Return the full material exactly.
##########
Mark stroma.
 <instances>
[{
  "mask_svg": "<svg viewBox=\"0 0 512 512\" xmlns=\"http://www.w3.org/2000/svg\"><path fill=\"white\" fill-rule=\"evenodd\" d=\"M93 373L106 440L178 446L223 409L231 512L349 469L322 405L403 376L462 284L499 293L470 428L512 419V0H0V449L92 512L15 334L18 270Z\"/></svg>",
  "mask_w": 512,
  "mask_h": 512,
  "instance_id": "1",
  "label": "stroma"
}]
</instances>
##########
SOLUTION BELOW:
Mark stroma.
 <instances>
[{
  "mask_svg": "<svg viewBox=\"0 0 512 512\" xmlns=\"http://www.w3.org/2000/svg\"><path fill=\"white\" fill-rule=\"evenodd\" d=\"M93 373L106 440L178 446L223 409L231 512L349 469L322 405L403 376L462 284L499 293L470 428L512 419V0H0V449L92 512L15 334L18 270Z\"/></svg>",
  "mask_w": 512,
  "mask_h": 512,
  "instance_id": "1",
  "label": "stroma"
}]
</instances>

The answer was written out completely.